BEGIN Data to use

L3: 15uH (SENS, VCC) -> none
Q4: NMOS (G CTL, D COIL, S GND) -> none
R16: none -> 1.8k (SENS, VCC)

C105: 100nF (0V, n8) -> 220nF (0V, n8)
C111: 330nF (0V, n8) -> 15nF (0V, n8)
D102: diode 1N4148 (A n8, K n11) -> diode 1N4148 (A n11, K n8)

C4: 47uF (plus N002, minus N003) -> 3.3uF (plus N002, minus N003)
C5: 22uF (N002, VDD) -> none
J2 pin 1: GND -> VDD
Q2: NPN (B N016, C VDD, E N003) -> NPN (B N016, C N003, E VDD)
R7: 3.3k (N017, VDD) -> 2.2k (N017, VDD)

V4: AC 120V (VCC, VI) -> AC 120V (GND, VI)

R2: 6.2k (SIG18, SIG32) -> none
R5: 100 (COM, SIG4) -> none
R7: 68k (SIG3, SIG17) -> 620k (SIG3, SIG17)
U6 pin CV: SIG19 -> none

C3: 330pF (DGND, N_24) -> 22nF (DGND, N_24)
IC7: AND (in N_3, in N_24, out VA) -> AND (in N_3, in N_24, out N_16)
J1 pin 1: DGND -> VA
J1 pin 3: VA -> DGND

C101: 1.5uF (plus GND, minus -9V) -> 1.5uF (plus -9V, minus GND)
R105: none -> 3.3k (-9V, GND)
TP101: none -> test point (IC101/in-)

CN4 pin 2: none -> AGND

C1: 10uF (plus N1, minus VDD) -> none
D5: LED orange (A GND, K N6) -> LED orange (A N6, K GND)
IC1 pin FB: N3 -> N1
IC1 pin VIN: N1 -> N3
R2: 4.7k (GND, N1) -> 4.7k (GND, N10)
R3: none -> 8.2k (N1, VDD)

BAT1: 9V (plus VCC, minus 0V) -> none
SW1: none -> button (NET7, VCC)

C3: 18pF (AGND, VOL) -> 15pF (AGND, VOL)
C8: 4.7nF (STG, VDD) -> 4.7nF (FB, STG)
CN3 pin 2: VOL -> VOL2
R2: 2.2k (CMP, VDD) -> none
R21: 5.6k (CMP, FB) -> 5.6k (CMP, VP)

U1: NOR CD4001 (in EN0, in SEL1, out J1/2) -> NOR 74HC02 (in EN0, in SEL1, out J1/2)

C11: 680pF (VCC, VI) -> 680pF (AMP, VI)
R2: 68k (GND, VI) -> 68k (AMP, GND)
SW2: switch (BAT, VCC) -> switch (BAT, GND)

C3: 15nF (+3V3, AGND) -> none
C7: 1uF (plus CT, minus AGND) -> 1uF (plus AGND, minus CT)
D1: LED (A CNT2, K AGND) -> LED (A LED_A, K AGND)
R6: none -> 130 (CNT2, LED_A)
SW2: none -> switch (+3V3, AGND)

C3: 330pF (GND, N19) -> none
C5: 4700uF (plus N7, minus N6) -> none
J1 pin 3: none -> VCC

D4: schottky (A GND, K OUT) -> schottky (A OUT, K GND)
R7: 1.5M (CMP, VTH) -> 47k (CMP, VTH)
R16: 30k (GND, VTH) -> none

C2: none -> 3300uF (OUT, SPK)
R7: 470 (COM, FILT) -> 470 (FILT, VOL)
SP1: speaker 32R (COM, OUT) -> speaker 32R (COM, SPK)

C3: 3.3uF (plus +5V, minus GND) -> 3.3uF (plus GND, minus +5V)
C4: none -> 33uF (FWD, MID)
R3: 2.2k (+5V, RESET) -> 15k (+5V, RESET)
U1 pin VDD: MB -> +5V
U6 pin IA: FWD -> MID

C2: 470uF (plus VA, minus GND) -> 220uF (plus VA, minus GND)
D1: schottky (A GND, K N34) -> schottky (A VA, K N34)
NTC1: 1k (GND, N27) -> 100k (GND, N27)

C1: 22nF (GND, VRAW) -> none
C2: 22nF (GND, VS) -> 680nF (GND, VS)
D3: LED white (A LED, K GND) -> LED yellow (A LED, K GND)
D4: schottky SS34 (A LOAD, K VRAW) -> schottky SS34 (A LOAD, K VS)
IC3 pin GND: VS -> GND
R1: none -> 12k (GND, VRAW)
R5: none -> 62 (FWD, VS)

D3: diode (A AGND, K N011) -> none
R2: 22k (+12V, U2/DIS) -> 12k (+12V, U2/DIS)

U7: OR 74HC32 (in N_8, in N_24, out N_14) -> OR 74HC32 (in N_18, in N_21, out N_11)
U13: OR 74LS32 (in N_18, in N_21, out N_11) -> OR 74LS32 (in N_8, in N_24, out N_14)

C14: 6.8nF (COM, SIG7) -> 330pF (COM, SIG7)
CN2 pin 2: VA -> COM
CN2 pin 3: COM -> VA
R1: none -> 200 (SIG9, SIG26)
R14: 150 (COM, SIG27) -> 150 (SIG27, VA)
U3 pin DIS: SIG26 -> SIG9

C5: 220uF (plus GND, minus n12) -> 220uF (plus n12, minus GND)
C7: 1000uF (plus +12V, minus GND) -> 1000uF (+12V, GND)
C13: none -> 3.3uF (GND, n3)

END Data to use

- Exercise requirements -
Repeat the data precisely, reproducing every entry.

- Exercise output -
L3: 15uH (SENS, VCC) -> none
Q4: NMOS (G CTL, D COIL, S GND) -> none
R16: none -> 1.8k (SENS, VCC)

C105: 100nF (0V, n8) -> 220nF (0V, n8)
C111: 330nF (0V, n8) -> 15nF (0V, n8)
D102: diode 1N4148 (A n8, K n11) -> diode 1N4148 (A n11, K n8)

C4: 47uF (plus N002, minus N003) -> 3.3uF (plus N002, minus N003)
C5: 22uF (N002, VDD) -> none
J2 pin 1: GND -> VDD
Q2: NPN (B N016, C VDD, E N003) -> NPN (B N016, C N003, E VDD)
R7: 3.3k (N017, VDD) -> 2.2k (N017, VDD)

V4: AC 120V (VCC, VI) -> AC 120V (GND, VI)

R2: 6.2k (SIG18, SIG32) -> none
R5: 100 (COM, SIG4) -> none
R7: 68k (SIG3, SIG17) -> 620k (SIG3, SIG17)
U6 pin CV: SIG19 -> none

C3: 330pF (DGND, N_24) -> 22nF (DGND, N_24)
IC7: AND (in N_3, in N_24, out VA) -> AND (in N_3, in N_24, out N_16)
J1 pin 1: DGND -> VA
J1 pin 3: VA -> DGND

C101: 1.5uF (plus GND, minus -9V) -> 1.5uF (plus -9V, minus GND)
R105: none -> 3.3k (-9V, GND)
TP101: none -> test point (IC101/in-)

CN4 pin 2: none -> AGND

C1: 10uF (plus N1, minus VDD) -> none
D5: LED orange (A GND, K N6) -> LED orange (A N6, K GND)
IC1 pin FB: N3 -> N1
IC1 pin VIN: N1 -> N3
R2: 4.7k (GND, N1) -> 4.7k (GND, N10)
R3: none -> 8.2k (N1, VDD)

BAT1: 9V (plus VCC, minus 0V) -> none
SW1: none -> button (NET7, VCC)

C3: 18pF (AGND, VOL) -> 15pF (AGND, VOL)
C8: 4.7nF (STG, VDD) -> 4.7nF (FB, STG)
CN3 pin 2: VOL -> VOL2
R2: 2.2k (CMP, VDD) -> none
R21: 5.6k (CMP, FB) -> 5.6k (CMP, VP)

U1: NOR CD4001 (in EN0, in SEL1, out J1/2) -> NOR 74HC02 (in EN0, in SEL1, out J1/2)

C11: 680pF (VCC, VI) -> 680pF (AMP, VI)
R2: 68k (GND, VI) -> 68k (AMP, GND)
SW2: switch (BAT, VCC) -> switch (BAT, GND)

C3: 15nF (+3V3, AGND) -> none
C7: 1uF (plus CT, minus AGND) -> 1uF (plus AGND, minus CT)
D1: LED (A CNT2, K AGND) -> LED (A LED_A, K AGND)
R6: none -> 130 (CNT2, LED_A)
SW2: none -> switch (+3V3, AGND)

C3: 330pF (GND, N19) -> none
C5: 4700uF (plus N7, minus N6) -> none
J1 pin 3: none -> VCC

D4: schottky (A GND, K OUT) -> schottky (A OUT, K GND)
R7: 1.5M (CMP, VTH) -> 47k (CMP, VTH)
R16: 30k (GND, VTH) -> none

C2: none -> 3300uF (OUT, SPK)
R7: 470 (COM, FILT) -> 470 (FILT, VOL)
SP1: speaker 32R (COM, OUT) -> speaker 32R (COM, SPK)

C3: 3.3uF (plus +5V, minus GND) -> 3.3uF (plus GND, minus +5V)
C4: none -> 33uF (FWD, MID)
R3: 2.2k (+5V, RESET) -> 15k (+5V, RESET)
U1 pin VDD: MB -> +5V
U6 pin IA: FWD -> MID

C2: 470uF (plus VA, minus GND) -> 220uF (plus VA, minus GND)
D1: schottky (A GND, K N34) -> schottky (A VA, K N34)
NTC1: 1k (GND, N27) -> 100k (GND, N27)

C1: 22nF (GND, VRAW) -> none
C2: 22nF (GND, VS) -> 680nF (GND, VS)
D3: LED white (A LED, K GND) -> LED yellow (A LED, K GND)
D4: schottky SS34 (A LOAD, K VRAW) -> schottky SS34 (A LOAD, K VS)
IC3 pin GND: VS -> GND
R1: none -> 12k (GND, VRAW)
R5: none -> 62 (FWD, VS)

D3: diode (A AGND, K N011) -> none
R2: 22k (+12V, U2/DIS) -> 12k (+12V, U2/DIS)

U7: OR 74HC32 (in N_8, in N_24, out N_14) -> OR 74HC32 (in N_18, in N_21, out N_11)
U13: OR 74LS32 (in N_18, in N_21, out N_11) -> OR 74LS32 (in N_8, in N_24, out N_14)

C14: 6.8nF (COM, SIG7) -> 330pF (COM, SIG7)
CN2 pin 2: VA -> COM
CN2 pin 3: COM -> VA
R1: none -> 200 (SIG9, SIG26)
R14: 150 (COM, SIG27) -> 150 (SIG27, VA)
U3 pin DIS: SIG26 -> SIG9

C5: 220uF (plus GND, minus n12) -> 220uF (plus n12, minus GND)
C7: 1000uF (plus +12V, minus GND) -> 1000uF (+12V, GND)
C13: none -> 3.3uF (GND, n3)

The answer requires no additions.